-------- ENTRIES PROVIDED
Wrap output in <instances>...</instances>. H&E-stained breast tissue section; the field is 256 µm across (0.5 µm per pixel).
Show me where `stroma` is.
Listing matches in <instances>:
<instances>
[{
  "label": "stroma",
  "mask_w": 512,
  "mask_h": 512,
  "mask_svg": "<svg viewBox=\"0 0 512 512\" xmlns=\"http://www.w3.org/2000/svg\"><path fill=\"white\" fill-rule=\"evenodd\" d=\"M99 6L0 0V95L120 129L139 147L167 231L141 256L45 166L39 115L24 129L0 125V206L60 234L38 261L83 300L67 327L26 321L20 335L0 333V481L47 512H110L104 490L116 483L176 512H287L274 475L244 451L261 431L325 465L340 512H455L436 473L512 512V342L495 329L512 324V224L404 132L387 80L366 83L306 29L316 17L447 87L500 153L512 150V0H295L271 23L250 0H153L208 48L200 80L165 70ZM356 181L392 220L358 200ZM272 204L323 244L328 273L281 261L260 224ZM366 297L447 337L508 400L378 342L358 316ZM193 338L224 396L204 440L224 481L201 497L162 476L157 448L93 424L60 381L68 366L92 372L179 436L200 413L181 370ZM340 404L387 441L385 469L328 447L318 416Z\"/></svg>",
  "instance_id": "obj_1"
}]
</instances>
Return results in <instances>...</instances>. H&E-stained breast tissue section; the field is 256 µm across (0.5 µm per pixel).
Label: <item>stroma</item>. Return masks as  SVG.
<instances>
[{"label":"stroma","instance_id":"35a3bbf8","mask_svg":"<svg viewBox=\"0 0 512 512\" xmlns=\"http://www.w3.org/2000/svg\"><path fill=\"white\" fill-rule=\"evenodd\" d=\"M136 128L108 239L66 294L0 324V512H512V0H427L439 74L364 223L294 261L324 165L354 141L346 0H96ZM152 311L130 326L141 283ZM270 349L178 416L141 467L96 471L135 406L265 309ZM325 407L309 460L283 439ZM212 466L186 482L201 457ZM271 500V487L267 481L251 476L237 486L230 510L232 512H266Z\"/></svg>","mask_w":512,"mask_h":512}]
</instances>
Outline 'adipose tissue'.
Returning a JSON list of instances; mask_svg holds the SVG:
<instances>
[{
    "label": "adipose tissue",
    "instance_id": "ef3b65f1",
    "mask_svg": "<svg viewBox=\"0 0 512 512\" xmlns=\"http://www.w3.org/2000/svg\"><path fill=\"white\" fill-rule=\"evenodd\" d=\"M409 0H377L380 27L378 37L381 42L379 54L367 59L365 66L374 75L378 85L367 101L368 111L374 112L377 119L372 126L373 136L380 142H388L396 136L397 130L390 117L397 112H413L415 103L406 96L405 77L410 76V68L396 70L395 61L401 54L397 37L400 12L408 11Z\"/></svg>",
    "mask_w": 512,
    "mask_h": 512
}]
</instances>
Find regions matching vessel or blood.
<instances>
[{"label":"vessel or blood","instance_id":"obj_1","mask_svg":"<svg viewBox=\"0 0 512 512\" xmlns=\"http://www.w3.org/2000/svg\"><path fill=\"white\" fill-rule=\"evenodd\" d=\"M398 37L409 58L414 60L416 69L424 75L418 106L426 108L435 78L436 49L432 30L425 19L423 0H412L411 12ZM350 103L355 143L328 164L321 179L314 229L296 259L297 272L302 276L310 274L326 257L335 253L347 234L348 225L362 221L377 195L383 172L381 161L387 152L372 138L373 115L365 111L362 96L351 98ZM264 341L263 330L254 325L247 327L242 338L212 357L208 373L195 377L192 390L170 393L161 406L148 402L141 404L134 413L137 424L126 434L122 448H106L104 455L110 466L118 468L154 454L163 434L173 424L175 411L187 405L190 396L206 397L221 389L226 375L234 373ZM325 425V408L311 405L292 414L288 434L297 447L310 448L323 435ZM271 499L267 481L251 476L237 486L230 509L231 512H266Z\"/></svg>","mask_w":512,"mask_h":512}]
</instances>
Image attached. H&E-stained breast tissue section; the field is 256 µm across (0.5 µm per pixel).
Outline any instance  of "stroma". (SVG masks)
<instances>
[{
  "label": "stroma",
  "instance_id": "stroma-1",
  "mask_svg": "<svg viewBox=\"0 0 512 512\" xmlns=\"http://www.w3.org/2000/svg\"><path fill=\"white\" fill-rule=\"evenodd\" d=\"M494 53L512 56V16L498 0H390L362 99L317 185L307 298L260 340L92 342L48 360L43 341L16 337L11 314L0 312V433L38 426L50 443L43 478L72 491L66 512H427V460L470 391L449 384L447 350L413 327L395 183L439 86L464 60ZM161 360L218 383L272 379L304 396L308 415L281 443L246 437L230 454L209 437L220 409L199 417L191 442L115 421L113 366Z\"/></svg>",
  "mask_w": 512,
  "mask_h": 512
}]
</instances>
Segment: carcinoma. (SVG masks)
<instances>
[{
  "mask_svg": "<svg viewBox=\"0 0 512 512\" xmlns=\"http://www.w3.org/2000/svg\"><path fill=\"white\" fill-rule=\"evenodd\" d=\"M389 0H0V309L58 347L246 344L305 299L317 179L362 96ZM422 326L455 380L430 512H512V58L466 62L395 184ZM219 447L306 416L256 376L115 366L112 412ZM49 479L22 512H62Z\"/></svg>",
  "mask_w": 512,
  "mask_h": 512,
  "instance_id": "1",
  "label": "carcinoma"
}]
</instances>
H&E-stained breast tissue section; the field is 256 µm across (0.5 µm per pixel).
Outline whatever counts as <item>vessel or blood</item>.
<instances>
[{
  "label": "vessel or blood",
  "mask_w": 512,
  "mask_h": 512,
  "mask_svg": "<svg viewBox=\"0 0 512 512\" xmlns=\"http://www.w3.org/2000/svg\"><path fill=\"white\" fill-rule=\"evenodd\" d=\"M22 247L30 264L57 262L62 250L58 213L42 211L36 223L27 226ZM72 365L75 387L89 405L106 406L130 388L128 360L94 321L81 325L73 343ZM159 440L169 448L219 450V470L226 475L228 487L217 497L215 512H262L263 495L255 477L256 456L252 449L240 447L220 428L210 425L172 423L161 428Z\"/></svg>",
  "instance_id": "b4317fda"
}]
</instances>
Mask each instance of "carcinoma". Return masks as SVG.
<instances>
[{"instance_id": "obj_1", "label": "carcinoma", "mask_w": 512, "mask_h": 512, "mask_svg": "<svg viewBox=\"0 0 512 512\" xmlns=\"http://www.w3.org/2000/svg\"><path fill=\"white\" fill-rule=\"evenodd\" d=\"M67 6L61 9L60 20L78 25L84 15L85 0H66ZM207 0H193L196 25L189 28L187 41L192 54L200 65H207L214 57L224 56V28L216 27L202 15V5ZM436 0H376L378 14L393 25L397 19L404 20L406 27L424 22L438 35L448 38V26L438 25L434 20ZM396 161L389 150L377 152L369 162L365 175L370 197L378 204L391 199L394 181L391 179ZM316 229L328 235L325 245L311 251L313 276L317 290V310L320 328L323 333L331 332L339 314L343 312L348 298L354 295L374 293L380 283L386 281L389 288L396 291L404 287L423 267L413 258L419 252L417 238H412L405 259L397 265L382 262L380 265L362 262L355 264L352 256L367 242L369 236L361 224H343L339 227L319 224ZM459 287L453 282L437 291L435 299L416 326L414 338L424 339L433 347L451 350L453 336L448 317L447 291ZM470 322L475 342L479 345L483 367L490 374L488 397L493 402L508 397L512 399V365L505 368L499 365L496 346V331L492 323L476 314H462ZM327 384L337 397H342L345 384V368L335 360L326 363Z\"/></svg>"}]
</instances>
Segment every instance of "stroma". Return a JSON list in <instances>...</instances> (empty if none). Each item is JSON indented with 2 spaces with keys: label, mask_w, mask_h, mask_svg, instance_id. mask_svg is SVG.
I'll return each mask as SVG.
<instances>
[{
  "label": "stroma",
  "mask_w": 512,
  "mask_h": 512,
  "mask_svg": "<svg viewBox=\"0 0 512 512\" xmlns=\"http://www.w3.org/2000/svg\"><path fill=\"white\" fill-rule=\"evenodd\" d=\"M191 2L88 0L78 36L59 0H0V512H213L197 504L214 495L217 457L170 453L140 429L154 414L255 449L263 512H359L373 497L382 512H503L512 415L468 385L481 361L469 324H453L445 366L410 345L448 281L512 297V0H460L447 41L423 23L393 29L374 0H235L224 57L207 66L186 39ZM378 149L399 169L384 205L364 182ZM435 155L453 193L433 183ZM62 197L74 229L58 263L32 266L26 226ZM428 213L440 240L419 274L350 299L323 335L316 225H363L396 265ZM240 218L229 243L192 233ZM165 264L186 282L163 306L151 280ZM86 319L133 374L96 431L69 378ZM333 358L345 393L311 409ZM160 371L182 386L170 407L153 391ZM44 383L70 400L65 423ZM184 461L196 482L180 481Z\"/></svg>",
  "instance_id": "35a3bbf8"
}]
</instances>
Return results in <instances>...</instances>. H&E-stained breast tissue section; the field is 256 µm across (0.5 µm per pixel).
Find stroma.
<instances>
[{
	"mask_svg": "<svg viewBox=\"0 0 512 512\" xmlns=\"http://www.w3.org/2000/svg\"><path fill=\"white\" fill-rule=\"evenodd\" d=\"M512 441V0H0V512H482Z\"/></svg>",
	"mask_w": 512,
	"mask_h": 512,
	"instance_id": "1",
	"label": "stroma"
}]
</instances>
----------------
WHAT TO WORK ON >> Pick out all lines containing the string "across".

RESPONSE TO THIS EXERCISE >>
Wrap output in <instances>...</instances>. H&E-stained breast tissue section; the field is 256 µm across (0.5 µm per pixel).
Return results in <instances>...</instances>. H&E-stained breast tissue section; the field is 256 µm across (0.5 µm per pixel).
Image attached. H&E-stained breast tissue section; the field is 256 µm across (0.5 µm per pixel).
H&E-stained breast tissue section; the field is 256 µm across (0.5 µm per pixel).
Return results in <instances>...</instances>. H&E-stained breast tissue section; the field is 256 µm across (0.5 µm per pixel).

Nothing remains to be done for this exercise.